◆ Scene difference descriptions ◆
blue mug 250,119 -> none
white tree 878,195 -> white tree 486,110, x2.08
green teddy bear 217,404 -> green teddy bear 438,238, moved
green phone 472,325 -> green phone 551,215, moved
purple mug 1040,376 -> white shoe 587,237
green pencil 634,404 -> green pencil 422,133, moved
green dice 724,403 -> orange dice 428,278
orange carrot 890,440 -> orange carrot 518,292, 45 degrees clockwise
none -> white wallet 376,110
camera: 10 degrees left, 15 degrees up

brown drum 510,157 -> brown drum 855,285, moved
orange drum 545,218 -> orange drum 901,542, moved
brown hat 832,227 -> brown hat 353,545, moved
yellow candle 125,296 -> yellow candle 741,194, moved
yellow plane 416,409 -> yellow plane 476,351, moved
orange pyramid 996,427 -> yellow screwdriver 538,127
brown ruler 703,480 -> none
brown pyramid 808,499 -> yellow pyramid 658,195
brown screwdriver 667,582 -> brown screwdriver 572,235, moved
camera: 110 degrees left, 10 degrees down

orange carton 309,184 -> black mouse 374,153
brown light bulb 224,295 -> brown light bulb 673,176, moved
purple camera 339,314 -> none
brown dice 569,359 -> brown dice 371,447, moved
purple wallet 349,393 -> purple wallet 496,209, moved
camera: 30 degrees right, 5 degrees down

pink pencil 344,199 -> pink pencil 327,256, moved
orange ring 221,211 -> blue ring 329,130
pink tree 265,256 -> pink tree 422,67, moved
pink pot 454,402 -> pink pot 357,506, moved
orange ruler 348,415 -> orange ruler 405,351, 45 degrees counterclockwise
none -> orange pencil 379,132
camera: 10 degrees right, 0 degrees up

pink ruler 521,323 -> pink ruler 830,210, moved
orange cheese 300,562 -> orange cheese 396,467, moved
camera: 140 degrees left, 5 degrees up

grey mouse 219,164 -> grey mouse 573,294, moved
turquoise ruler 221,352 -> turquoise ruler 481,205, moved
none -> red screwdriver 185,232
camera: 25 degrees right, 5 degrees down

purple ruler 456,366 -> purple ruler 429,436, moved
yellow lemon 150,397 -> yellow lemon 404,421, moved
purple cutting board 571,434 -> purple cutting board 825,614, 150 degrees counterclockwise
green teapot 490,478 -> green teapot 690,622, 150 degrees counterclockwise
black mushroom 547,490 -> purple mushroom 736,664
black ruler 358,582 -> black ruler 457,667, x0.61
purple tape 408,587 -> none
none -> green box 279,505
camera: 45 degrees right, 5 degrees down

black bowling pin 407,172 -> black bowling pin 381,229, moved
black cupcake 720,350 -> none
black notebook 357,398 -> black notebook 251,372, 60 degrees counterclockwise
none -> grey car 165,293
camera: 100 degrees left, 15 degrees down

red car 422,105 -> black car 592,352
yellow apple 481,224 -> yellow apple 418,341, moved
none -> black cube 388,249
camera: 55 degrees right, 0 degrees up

◆ HOW TO COMPLETE THIS TASK ◆
Could you restate word for word the lines above from the one containing "green phone 472,325" through the one containing "none -> white wallet 376,110", both included, and nothing else?

◆ SOLUTION FOR THIS EXERCISE ◆
green phone 472,325 -> green phone 551,215, moved
purple mug 1040,376 -> white shoe 587,237
green pencil 634,404 -> green pencil 422,133, moved
green dice 724,403 -> orange dice 428,278
orange carrot 890,440 -> orange carrot 518,292, 45 degrees clockwise
none -> white wallet 376,110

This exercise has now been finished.